Material provided
:::::

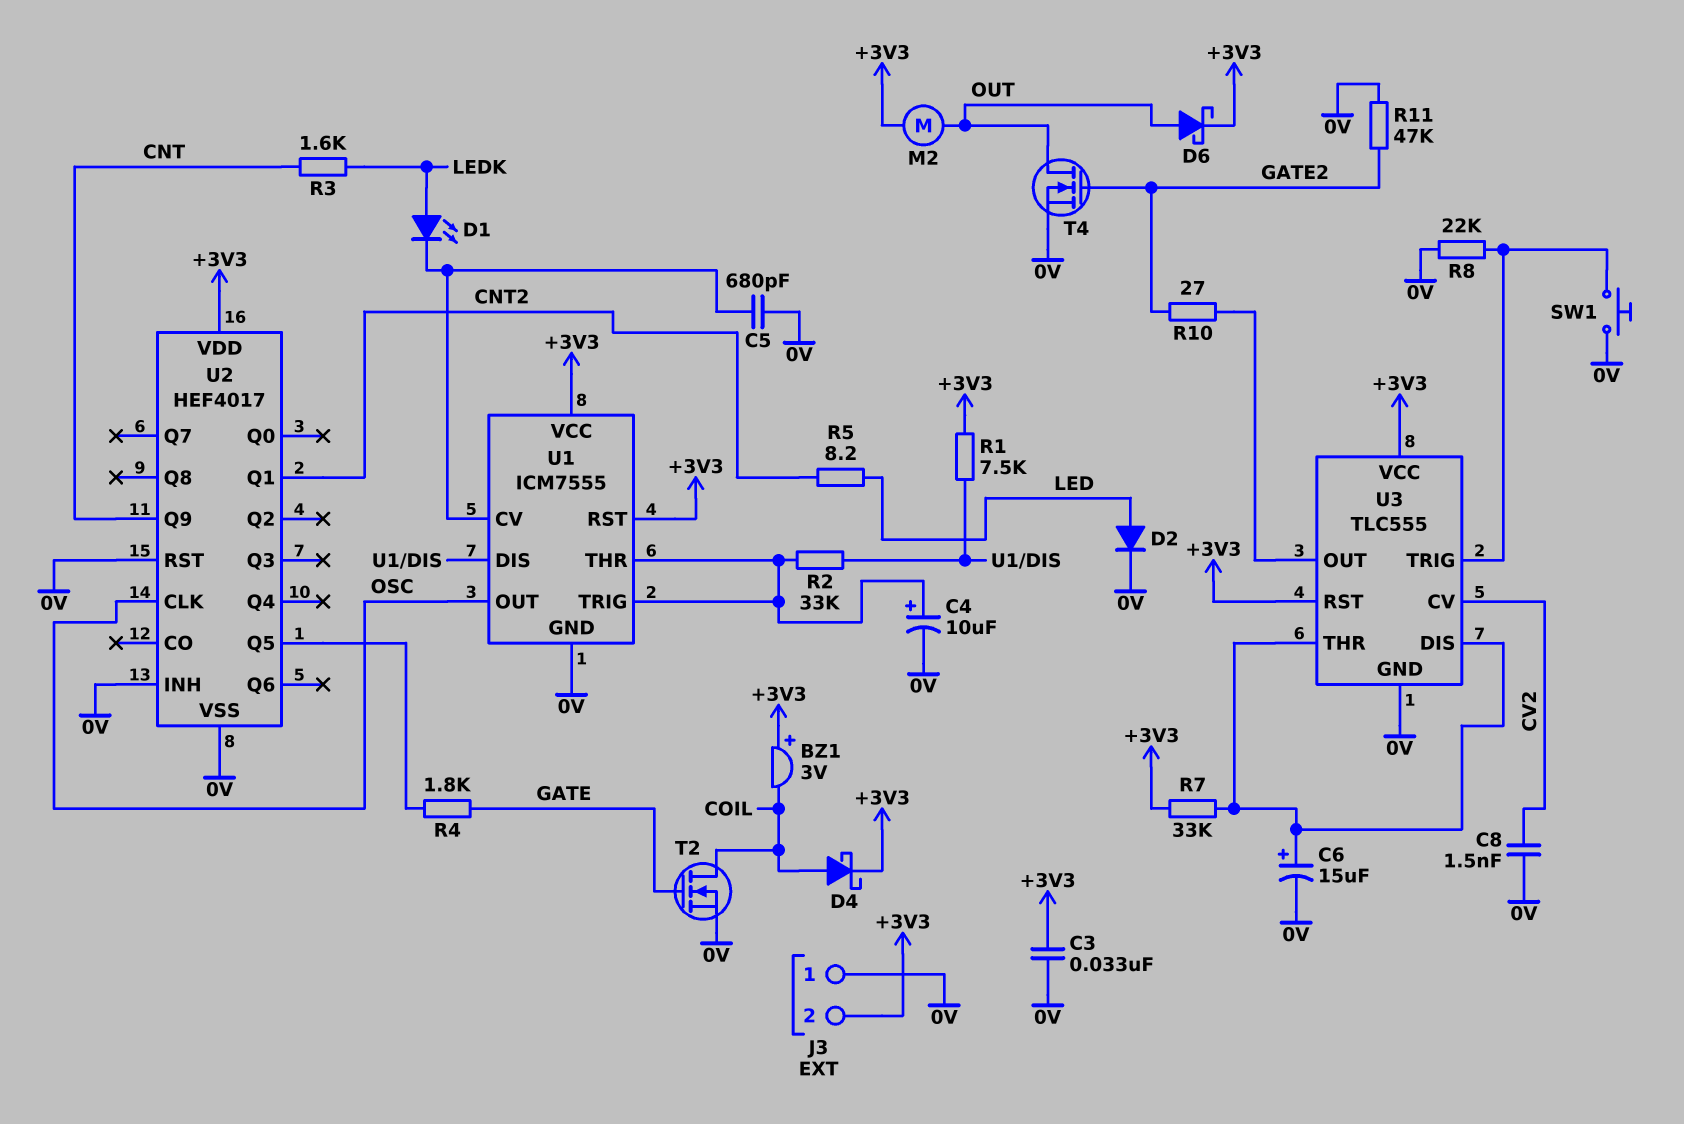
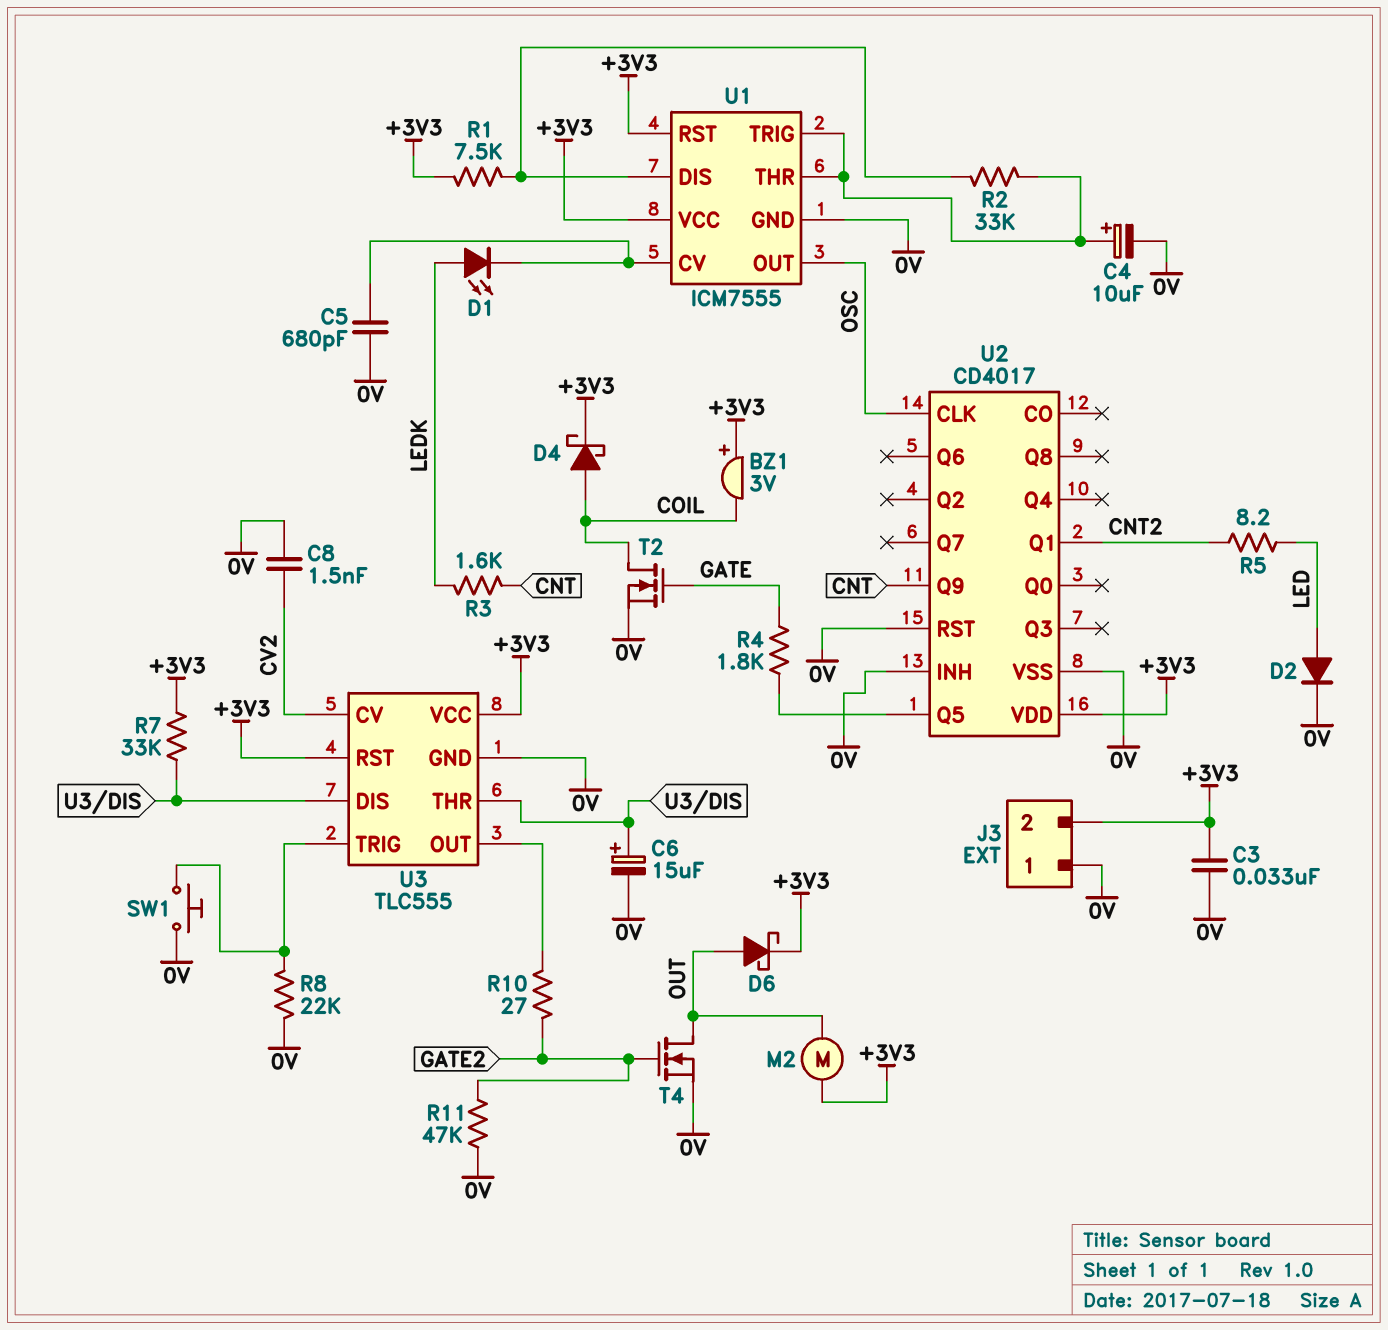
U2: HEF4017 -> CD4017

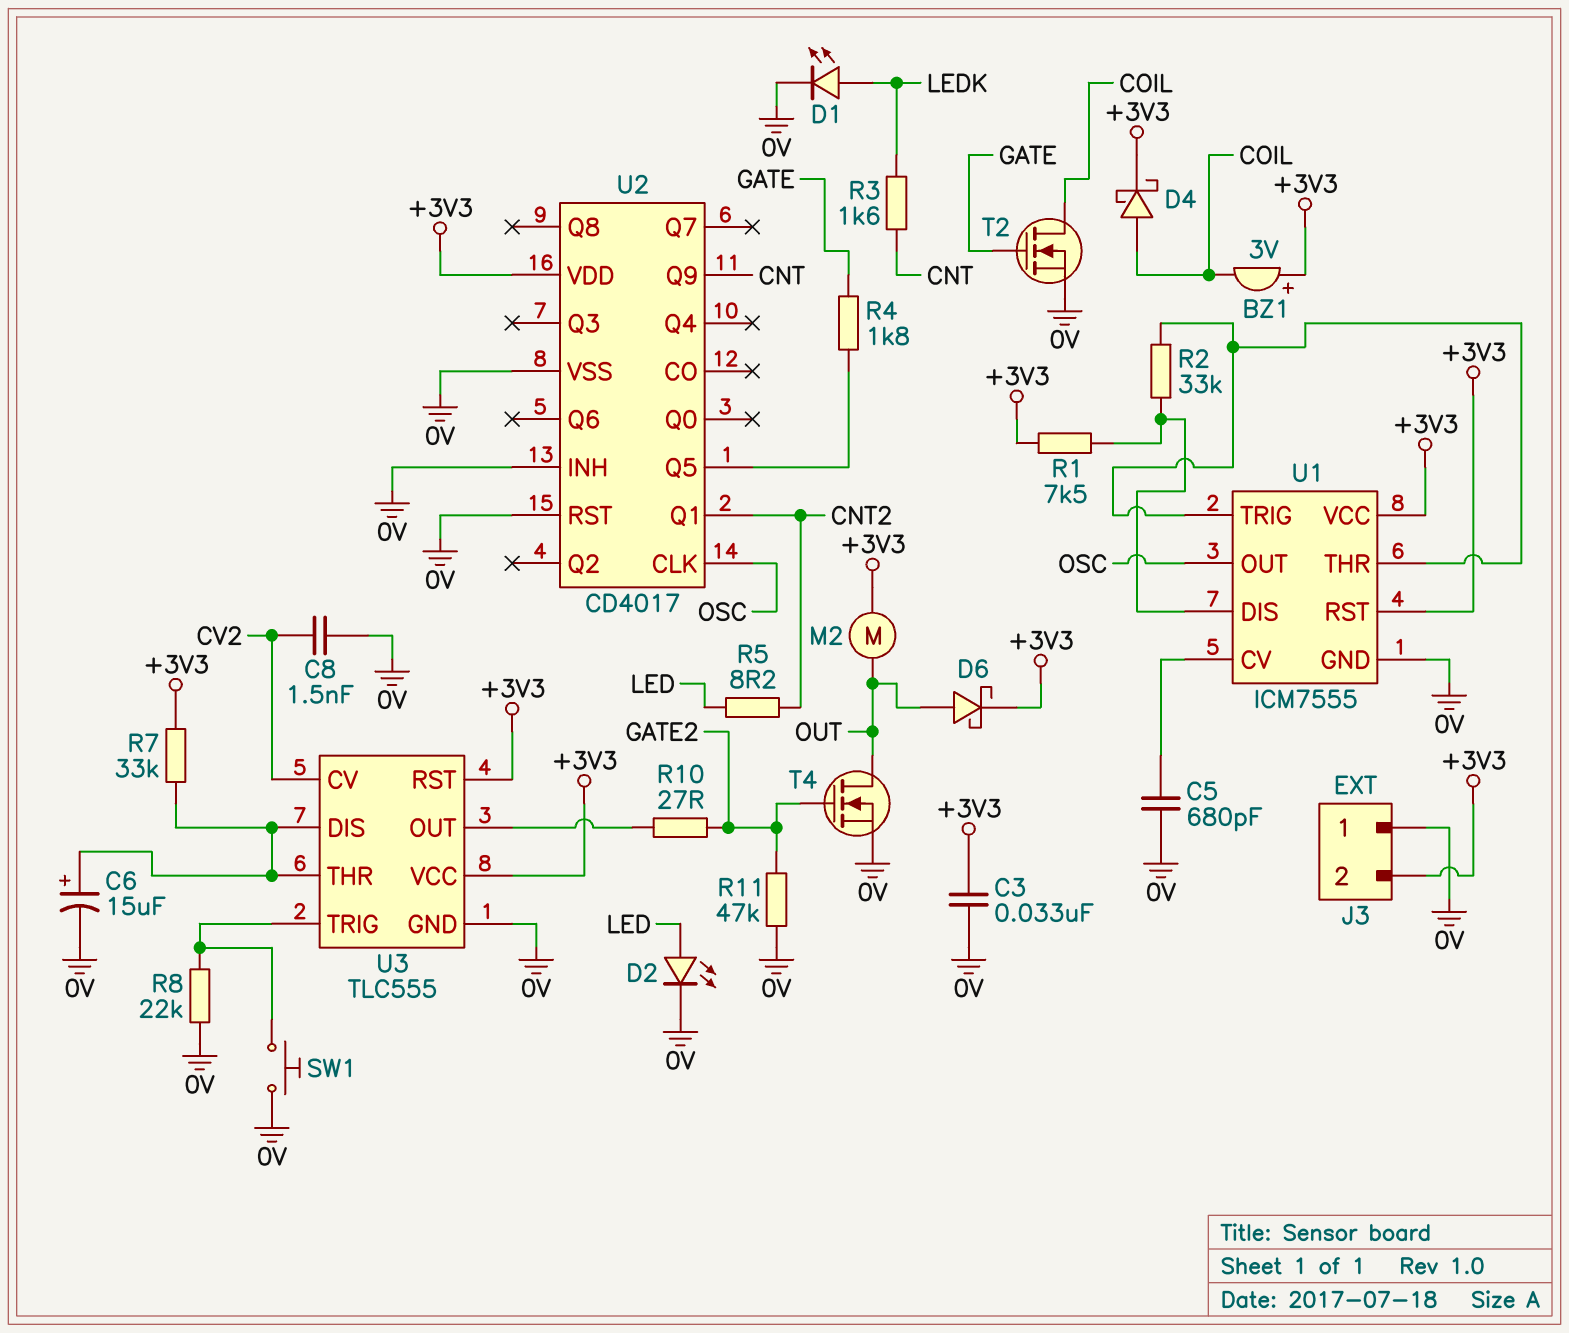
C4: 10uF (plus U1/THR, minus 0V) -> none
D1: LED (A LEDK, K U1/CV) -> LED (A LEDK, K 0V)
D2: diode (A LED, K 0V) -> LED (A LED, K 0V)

:::::

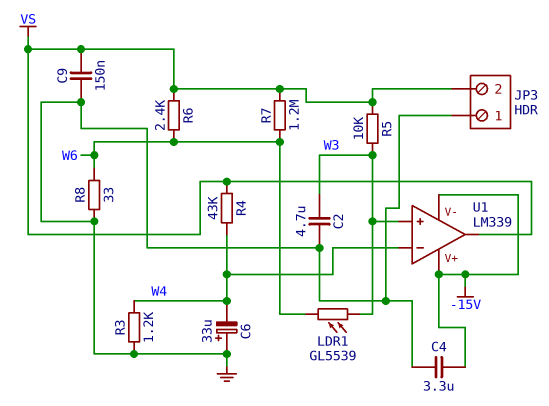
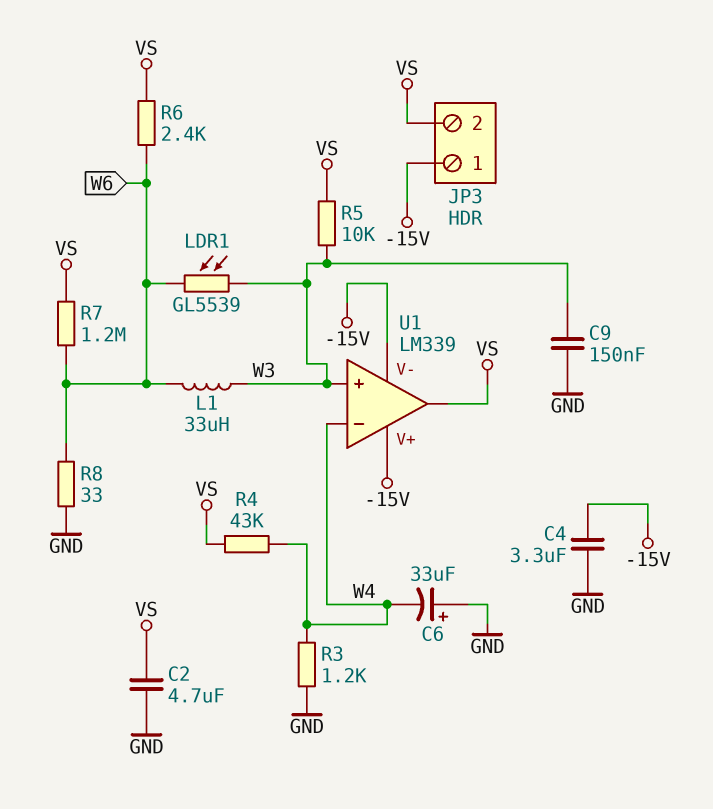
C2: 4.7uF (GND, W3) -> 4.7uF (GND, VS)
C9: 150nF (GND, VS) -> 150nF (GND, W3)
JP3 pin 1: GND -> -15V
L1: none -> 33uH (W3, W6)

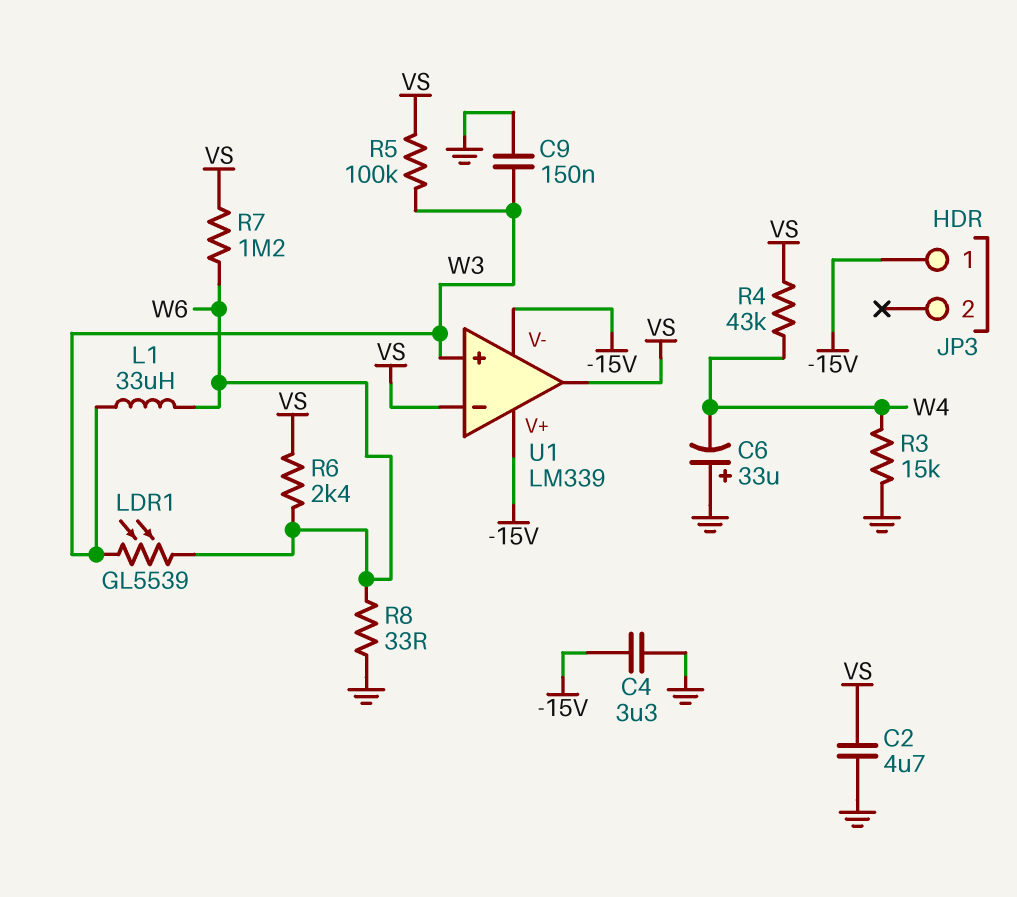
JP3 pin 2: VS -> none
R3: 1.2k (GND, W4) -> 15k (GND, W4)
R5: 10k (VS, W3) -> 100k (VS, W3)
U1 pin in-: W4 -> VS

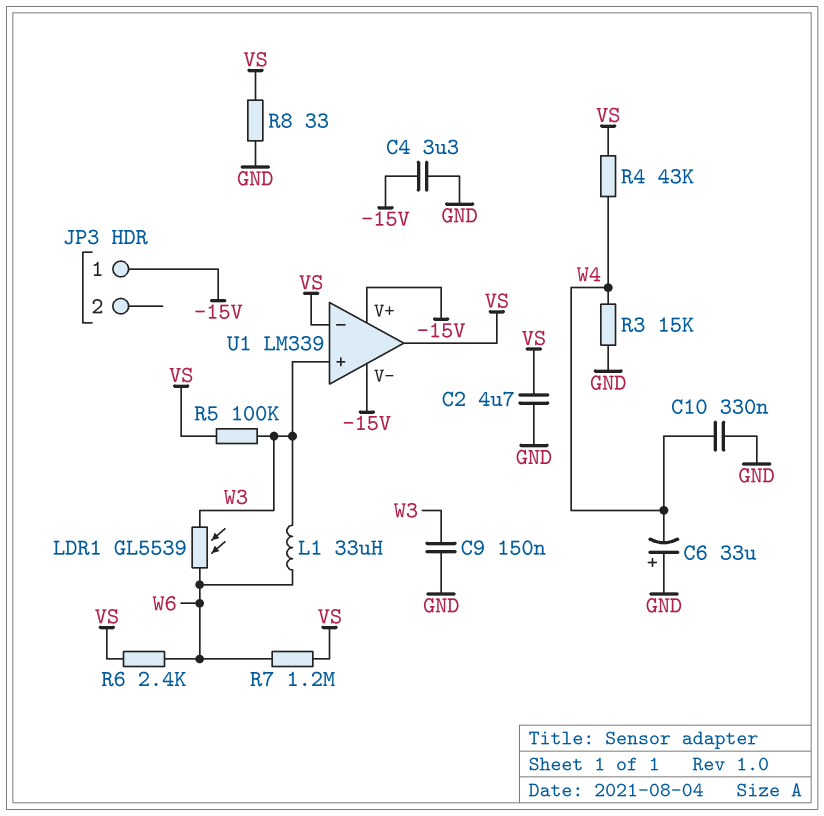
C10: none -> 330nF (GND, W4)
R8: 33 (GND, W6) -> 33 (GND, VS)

:::::

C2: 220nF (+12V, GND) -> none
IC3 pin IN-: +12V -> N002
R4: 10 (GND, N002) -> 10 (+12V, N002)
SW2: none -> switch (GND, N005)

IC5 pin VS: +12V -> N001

:::::

About this exercise
Would you output, from the records above, exactly the run of lines that starts at the line containing "C4: 10uF (plus U1/THR, minus 0V) -> none" and ends at the line containing "D2: diode (A LED, K 0V) -> LED (A LED, K 0V)", and only that run?

Finished task
C4: 10uF (plus U1/THR, minus 0V) -> none
D1: LED (A LEDK, K U1/CV) -> LED (A LEDK, K 0V)
D2: diode (A LED, K 0V) -> LED (A LED, K 0V)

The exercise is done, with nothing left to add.